In the data that follows, how many lines contain the word "moved"? Give only that number.

- _ENTRIES PROVIDED_:
-------------------------
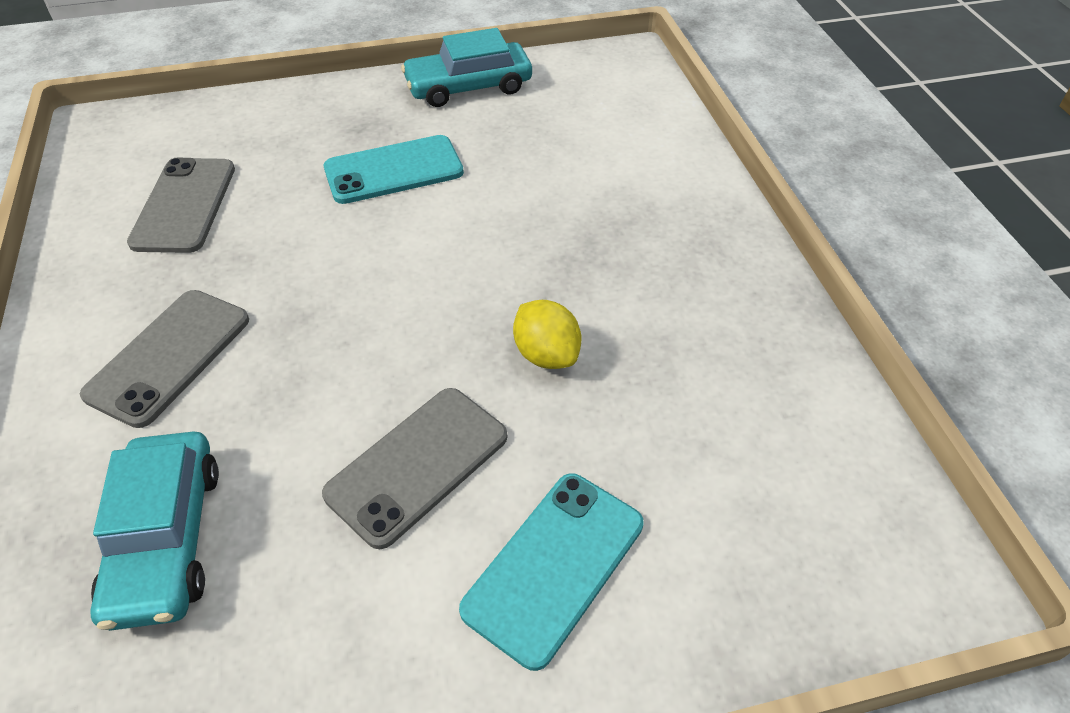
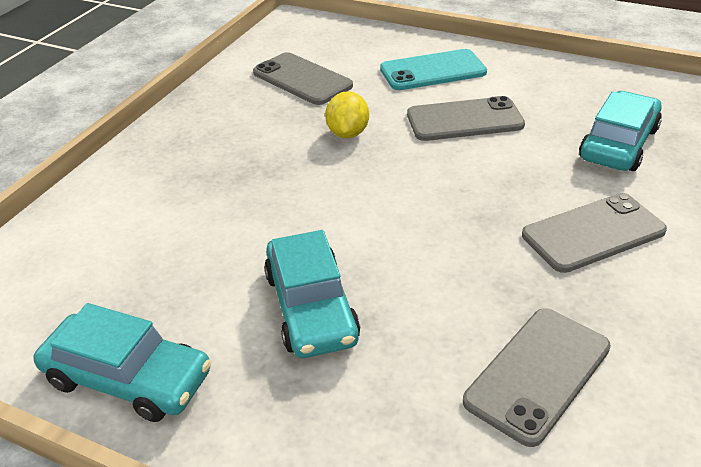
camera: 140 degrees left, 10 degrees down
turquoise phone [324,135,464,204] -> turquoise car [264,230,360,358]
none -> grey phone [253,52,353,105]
-------------------------
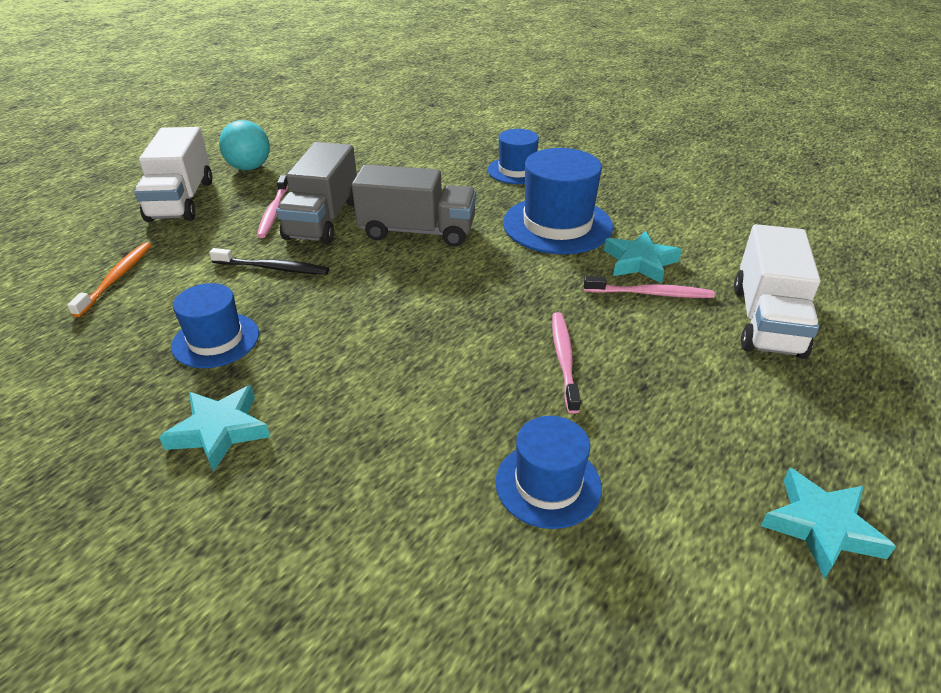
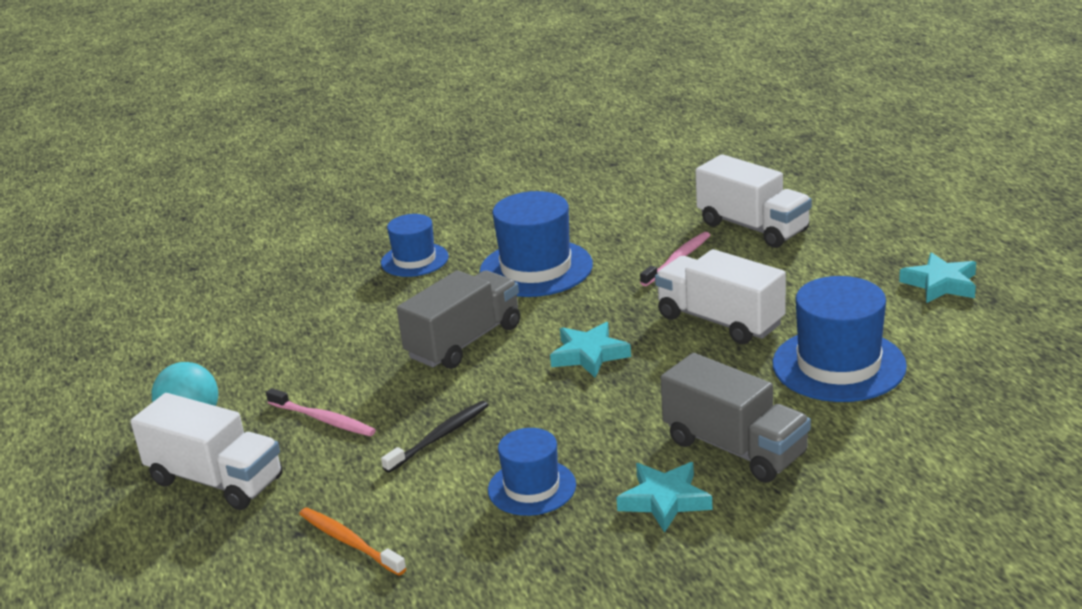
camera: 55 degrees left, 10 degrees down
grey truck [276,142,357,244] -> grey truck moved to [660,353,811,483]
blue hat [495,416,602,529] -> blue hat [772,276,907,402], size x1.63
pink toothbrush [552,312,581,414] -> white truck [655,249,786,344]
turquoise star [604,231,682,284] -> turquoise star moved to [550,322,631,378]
-------------------------
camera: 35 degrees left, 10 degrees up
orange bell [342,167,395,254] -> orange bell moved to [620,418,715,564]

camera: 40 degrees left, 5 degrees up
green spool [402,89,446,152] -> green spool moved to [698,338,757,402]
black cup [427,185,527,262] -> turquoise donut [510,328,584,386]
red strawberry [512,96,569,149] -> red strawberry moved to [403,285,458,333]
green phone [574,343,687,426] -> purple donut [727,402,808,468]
-------------------------
- _COMPLETED EXERCISE_:
5